--- Available data ---
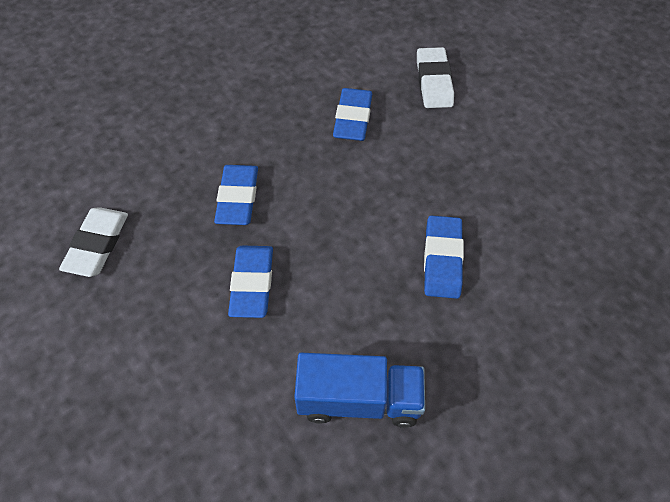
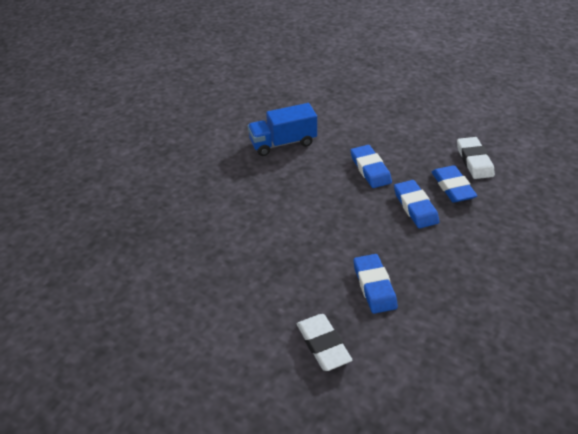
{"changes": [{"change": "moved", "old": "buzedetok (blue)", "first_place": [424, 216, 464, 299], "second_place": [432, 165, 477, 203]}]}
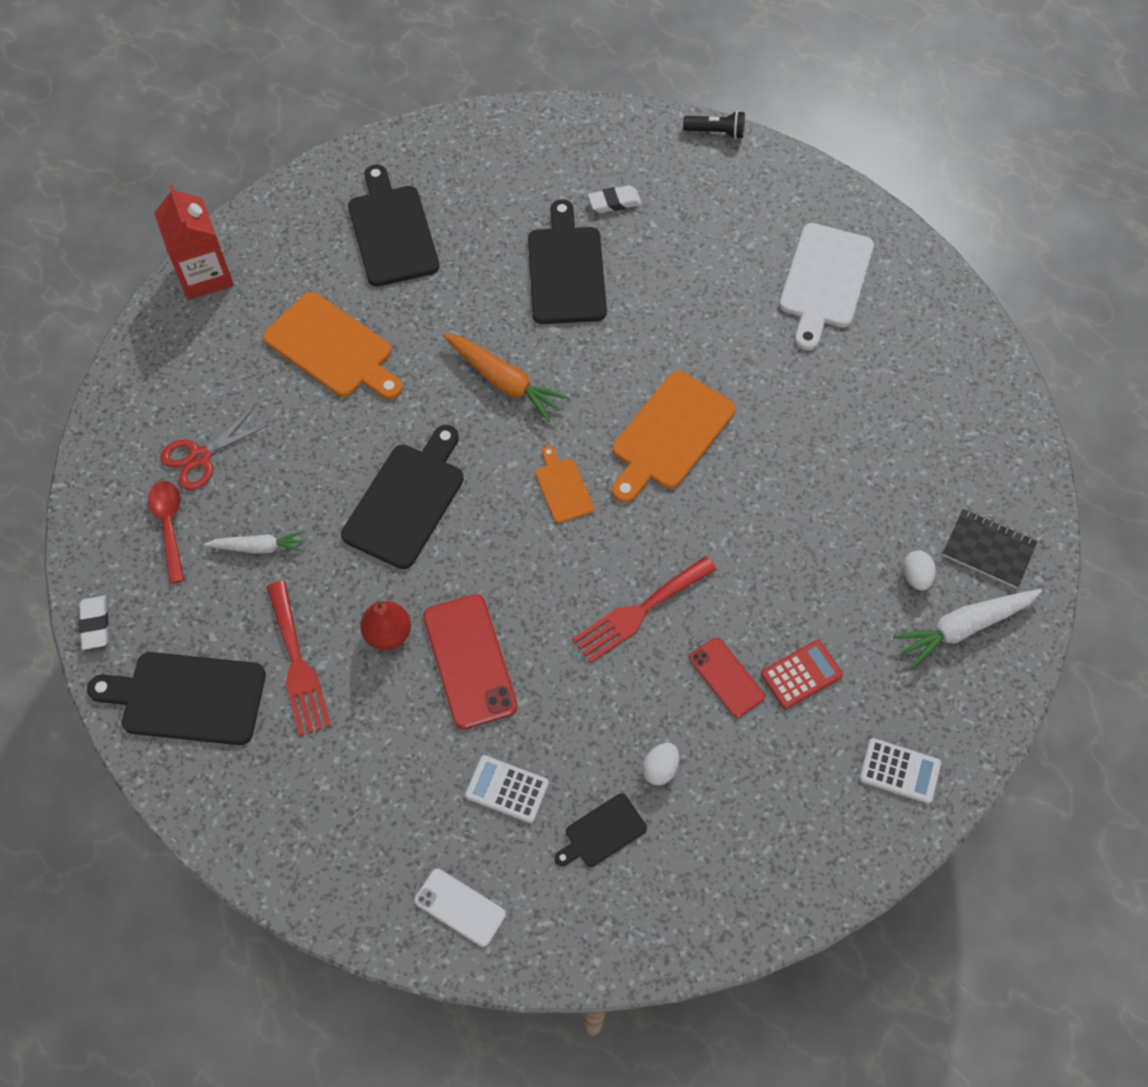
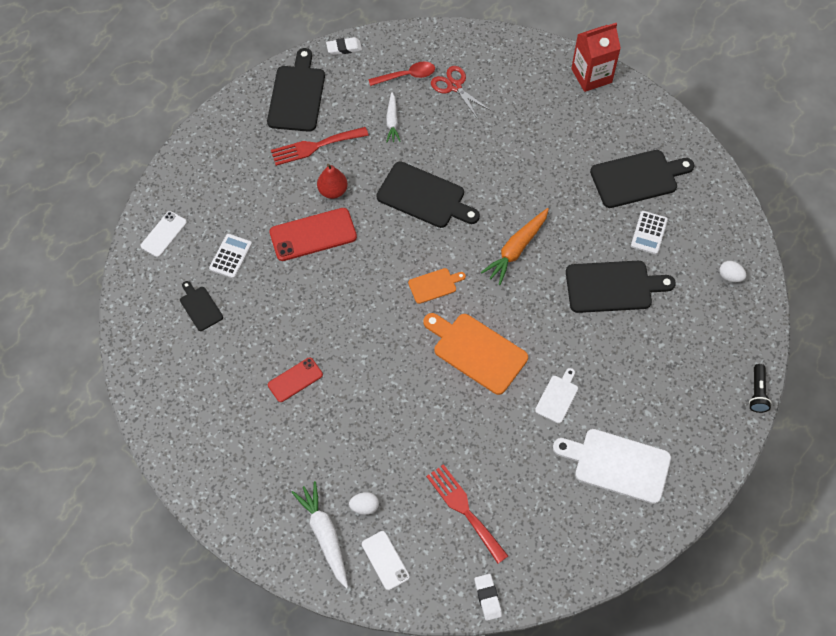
{"changes": [{"change": "removed", "old": "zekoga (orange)", "first_place": [263, 292, 403, 400]}, {"change": "moved", "old": "salufebix (red)", "first_place": [572, 556, 717, 663], "second_place": [426, 464, 508, 564]}, {"change": "moved", "old": "buzedetok (white)", "first_place": [588, 185, 642, 213], "second_place": [474, 574, 502, 621]}, {"change": "moved", "old": "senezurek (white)", "first_place": [642, 743, 679, 785], "second_place": [719, 261, 746, 282]}, {"change": "removed", "old": "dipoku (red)", "first_place": [761, 640, 843, 709]}, {"change": "moved", "old": "dipoku (white)", "first_place": [859, 738, 941, 803], "second_place": [631, 211, 668, 254]}, {"change": "replaced", "old": "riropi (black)", "new": "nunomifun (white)", "first_place": [943, 509, 1037, 588], "second_place": [362, 531, 410, 590]}, {"change": "added", "new": "zekoga (white)", "second_place": [535, 368, 578, 424]}]}
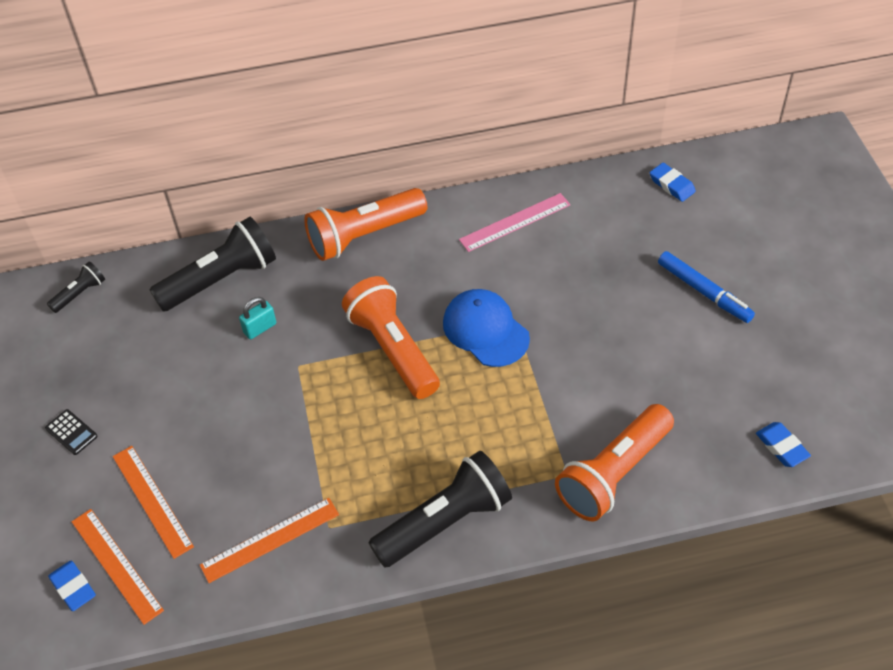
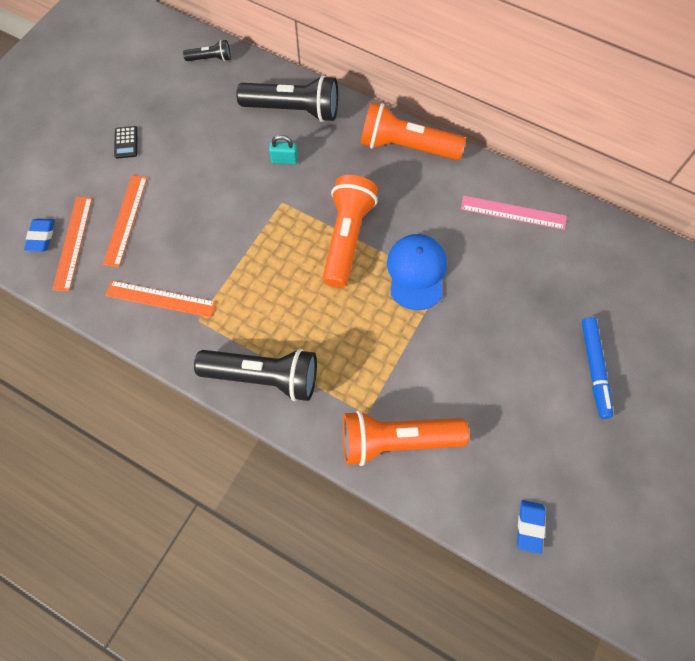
{"changes": [{"change": "removed", "old": "buzedetok (blue)", "first_place": [650, 163, 696, 202]}]}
---
Find the word "blue" in the data and copy out each line where it turns up.

→ **Result of the exercise**:
{"changes": [{"change": "moved", "old": "buzedetok (blue)", "first_place": [424, 216, 464, 299], "second_place": [432, 165, 477, 203]}]}
{"changes": [{"change": "removed", "old": "buzedetok (blue)", "first_place": [650, 163, 696, 202]}]}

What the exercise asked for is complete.